* PROVIDED ENTRIES

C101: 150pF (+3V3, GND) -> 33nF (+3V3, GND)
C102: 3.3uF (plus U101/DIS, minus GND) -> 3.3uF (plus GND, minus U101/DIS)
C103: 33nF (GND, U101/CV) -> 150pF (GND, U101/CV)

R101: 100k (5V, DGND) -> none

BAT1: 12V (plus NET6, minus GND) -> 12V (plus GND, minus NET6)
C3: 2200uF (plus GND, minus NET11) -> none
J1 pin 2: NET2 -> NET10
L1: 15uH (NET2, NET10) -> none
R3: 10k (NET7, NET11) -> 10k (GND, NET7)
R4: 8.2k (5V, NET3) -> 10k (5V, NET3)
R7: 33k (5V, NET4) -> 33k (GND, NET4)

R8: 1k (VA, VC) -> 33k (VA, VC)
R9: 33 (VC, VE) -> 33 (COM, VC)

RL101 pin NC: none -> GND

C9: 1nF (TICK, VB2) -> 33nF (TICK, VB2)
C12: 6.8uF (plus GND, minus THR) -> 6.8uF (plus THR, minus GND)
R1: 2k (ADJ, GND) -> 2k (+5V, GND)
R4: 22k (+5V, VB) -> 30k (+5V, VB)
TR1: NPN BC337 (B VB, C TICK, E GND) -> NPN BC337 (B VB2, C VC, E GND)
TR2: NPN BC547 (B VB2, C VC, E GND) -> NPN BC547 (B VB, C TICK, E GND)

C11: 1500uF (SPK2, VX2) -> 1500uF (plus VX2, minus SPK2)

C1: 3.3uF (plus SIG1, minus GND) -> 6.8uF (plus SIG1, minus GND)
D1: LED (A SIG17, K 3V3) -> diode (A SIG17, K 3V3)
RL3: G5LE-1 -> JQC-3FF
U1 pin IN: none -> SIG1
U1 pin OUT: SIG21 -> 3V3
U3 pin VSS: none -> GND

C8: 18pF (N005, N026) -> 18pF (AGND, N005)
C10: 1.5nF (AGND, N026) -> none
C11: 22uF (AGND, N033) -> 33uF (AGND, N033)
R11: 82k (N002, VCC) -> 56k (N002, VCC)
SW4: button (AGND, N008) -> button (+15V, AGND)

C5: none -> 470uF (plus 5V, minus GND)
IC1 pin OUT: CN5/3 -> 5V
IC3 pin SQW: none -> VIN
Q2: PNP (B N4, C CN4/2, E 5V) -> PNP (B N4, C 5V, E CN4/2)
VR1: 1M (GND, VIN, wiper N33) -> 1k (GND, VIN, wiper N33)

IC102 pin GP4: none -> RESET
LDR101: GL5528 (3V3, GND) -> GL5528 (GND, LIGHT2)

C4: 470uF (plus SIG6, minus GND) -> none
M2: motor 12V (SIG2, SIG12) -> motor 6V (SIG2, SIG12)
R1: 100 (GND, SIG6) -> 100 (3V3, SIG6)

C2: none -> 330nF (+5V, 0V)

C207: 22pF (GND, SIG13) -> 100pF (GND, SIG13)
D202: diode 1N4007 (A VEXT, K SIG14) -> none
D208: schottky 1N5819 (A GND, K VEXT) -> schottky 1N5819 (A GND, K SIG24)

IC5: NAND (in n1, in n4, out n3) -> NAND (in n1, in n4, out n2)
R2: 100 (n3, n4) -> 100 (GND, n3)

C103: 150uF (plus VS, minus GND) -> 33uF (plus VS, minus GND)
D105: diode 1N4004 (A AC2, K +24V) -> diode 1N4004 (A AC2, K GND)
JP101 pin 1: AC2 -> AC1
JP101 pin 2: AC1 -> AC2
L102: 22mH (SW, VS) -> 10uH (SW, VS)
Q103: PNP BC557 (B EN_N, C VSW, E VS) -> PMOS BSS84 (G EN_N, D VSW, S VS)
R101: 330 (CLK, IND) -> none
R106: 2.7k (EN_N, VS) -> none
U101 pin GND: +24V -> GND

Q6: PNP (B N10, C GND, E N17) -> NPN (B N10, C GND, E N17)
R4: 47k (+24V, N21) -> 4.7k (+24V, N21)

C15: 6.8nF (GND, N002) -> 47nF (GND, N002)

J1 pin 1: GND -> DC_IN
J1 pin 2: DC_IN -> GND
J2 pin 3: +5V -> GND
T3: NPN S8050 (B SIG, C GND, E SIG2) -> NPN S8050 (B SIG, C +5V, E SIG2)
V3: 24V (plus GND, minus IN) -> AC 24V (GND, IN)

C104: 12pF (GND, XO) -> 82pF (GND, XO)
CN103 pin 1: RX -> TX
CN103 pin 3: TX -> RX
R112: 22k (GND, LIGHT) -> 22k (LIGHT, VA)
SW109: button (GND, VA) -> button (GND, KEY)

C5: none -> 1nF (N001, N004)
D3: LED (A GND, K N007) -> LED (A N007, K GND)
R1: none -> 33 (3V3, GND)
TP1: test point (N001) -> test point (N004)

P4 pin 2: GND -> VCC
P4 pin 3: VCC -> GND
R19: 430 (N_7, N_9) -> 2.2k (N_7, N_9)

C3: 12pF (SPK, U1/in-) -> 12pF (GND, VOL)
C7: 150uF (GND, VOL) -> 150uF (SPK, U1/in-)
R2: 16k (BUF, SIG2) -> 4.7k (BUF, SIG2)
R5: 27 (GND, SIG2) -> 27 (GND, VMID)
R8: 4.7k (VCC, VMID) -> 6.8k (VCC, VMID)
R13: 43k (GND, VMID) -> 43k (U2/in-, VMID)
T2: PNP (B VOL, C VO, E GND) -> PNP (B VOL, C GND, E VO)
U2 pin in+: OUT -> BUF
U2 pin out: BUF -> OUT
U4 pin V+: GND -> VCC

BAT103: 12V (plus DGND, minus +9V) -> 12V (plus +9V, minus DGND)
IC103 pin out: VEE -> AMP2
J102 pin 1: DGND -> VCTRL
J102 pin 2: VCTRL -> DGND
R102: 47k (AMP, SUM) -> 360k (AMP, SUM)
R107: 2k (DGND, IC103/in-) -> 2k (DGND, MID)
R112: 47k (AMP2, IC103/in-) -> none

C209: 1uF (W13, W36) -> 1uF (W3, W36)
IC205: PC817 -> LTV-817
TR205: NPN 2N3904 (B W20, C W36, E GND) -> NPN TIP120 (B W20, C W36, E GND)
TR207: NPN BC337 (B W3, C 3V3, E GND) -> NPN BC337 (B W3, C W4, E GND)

* TASK DESCRIPTION
A precise copy of all the records is needed.

* ANSWER TO THE PROBLEM
C101: 150pF (+3V3, GND) -> 33nF (+3V3, GND)
C102: 3.3uF (plus U101/DIS, minus GND) -> 3.3uF (plus GND, minus U101/DIS)
C103: 33nF (GND, U101/CV) -> 150pF (GND, U101/CV)

R101: 100k (5V, DGND) -> none

BAT1: 12V (plus NET6, minus GND) -> 12V (plus GND, minus NET6)
C3: 2200uF (plus GND, minus NET11) -> none
J1 pin 2: NET2 -> NET10
L1: 15uH (NET2, NET10) -> none
R3: 10k (NET7, NET11) -> 10k (GND, NET7)
R4: 8.2k (5V, NET3) -> 10k (5V, NET3)
R7: 33k (5V, NET4) -> 33k (GND, NET4)

R8: 1k (VA, VC) -> 33k (VA, VC)
R9: 33 (VC, VE) -> 33 (COM, VC)

RL101 pin NC: none -> GND

C9: 1nF (TICK, VB2) -> 33nF (TICK, VB2)
C12: 6.8uF (plus GND, minus THR) -> 6.8uF (plus THR, minus GND)
R1: 2k (ADJ, GND) -> 2k (+5V, GND)
R4: 22k (+5V, VB) -> 30k (+5V, VB)
TR1: NPN BC337 (B VB, C TICK, E GND) -> NPN BC337 (B VB2, C VC, E GND)
TR2: NPN BC547 (B VB2, C VC, E GND) -> NPN BC547 (B VB, C TICK, E GND)

C11: 1500uF (SPK2, VX2) -> 1500uF (plus VX2, minus SPK2)

C1: 3.3uF (plus SIG1, minus GND) -> 6.8uF (plus SIG1, minus GND)
D1: LED (A SIG17, K 3V3) -> diode (A SIG17, K 3V3)
RL3: G5LE-1 -> JQC-3FF
U1 pin IN: none -> SIG1
U1 pin OUT: SIG21 -> 3V3
U3 pin VSS: none -> GND

C8: 18pF (N005, N026) -> 18pF (AGND, N005)
C10: 1.5nF (AGND, N026) -> none
C11: 22uF (AGND, N033) -> 33uF (AGND, N033)
R11: 82k (N002, VCC) -> 56k (N002, VCC)
SW4: button (AGND, N008) -> button (+15V, AGND)

C5: none -> 470uF (plus 5V, minus GND)
IC1 pin OUT: CN5/3 -> 5V
IC3 pin SQW: none -> VIN
Q2: PNP (B N4, C CN4/2, E 5V) -> PNP (B N4, C 5V, E CN4/2)
VR1: 1M (GND, VIN, wiper N33) -> 1k (GND, VIN, wiper N33)

IC102 pin GP4: none -> RESET
LDR101: GL5528 (3V3, GND) -> GL5528 (GND, LIGHT2)

C4: 470uF (plus SIG6, minus GND) -> none
M2: motor 12V (SIG2, SIG12) -> motor 6V (SIG2, SIG12)
R1: 100 (GND, SIG6) -> 100 (3V3, SIG6)

C2: none -> 330nF (+5V, 0V)

C207: 22pF (GND, SIG13) -> 100pF (GND, SIG13)
D202: diode 1N4007 (A VEXT, K SIG14) -> none
D208: schottky 1N5819 (A GND, K VEXT) -> schottky 1N5819 (A GND, K SIG24)

IC5: NAND (in n1, in n4, out n3) -> NAND (in n1, in n4, out n2)
R2: 100 (n3, n4) -> 100 (GND, n3)

C103: 150uF (plus VS, minus GND) -> 33uF (plus VS, minus GND)
D105: diode 1N4004 (A AC2, K +24V) -> diode 1N4004 (A AC2, K GND)
JP101 pin 1: AC2 -> AC1
JP101 pin 2: AC1 -> AC2
L102: 22mH (SW, VS) -> 10uH (SW, VS)
Q103: PNP BC557 (B EN_N, C VSW, E VS) -> PMOS BSS84 (G EN_N, D VSW, S VS)
R101: 330 (CLK, IND) -> none
R106: 2.7k (EN_N, VS) -> none
U101 pin GND: +24V -> GND

Q6: PNP (B N10, C GND, E N17) -> NPN (B N10, C GND, E N17)
R4: 47k (+24V, N21) -> 4.7k (+24V, N21)

C15: 6.8nF (GND, N002) -> 47nF (GND, N002)

J1 pin 1: GND -> DC_IN
J1 pin 2: DC_IN -> GND
J2 pin 3: +5V -> GND
T3: NPN S8050 (B SIG, C GND, E SIG2) -> NPN S8050 (B SIG, C +5V, E SIG2)
V3: 24V (plus GND, minus IN) -> AC 24V (GND, IN)

C104: 12pF (GND, XO) -> 82pF (GND, XO)
CN103 pin 1: RX -> TX
CN103 pin 3: TX -> RX
R112: 22k (GND, LIGHT) -> 22k (LIGHT, VA)
SW109: button (GND, VA) -> button (GND, KEY)

C5: none -> 1nF (N001, N004)
D3: LED (A GND, K N007) -> LED (A N007, K GND)
R1: none -> 33 (3V3, GND)
TP1: test point (N001) -> test point (N004)

P4 pin 2: GND -> VCC
P4 pin 3: VCC -> GND
R19: 430 (N_7, N_9) -> 2.2k (N_7, N_9)

C3: 12pF (SPK, U1/in-) -> 12pF (GND, VOL)
C7: 150uF (GND, VOL) -> 150uF (SPK, U1/in-)
R2: 16k (BUF, SIG2) -> 4.7k (BUF, SIG2)
R5: 27 (GND, SIG2) -> 27 (GND, VMID)
R8: 4.7k (VCC, VMID) -> 6.8k (VCC, VMID)
R13: 43k (GND, VMID) -> 43k (U2/in-, VMID)
T2: PNP (B VOL, C VO, E GND) -> PNP (B VOL, C GND, E VO)
U2 pin in+: OUT -> BUF
U2 pin out: BUF -> OUT
U4 pin V+: GND -> VCC

BAT103: 12V (plus DGND, minus +9V) -> 12V (plus +9V, minus DGND)
IC103 pin out: VEE -> AMP2
J102 pin 1: DGND -> VCTRL
J102 pin 2: VCTRL -> DGND
R102: 47k (AMP, SUM) -> 360k (AMP, SUM)
R107: 2k (DGND, IC103/in-) -> 2k (DGND, MID)
R112: 47k (AMP2, IC103/in-) -> none

C209: 1uF (W13, W36) -> 1uF (W3, W36)
IC205: PC817 -> LTV-817
TR205: NPN 2N3904 (B W20, C W36, E GND) -> NPN TIP120 (B W20, C W36, E GND)
TR207: NPN BC337 (B W3, C 3V3, E GND) -> NPN BC337 (B W3, C W4, E GND)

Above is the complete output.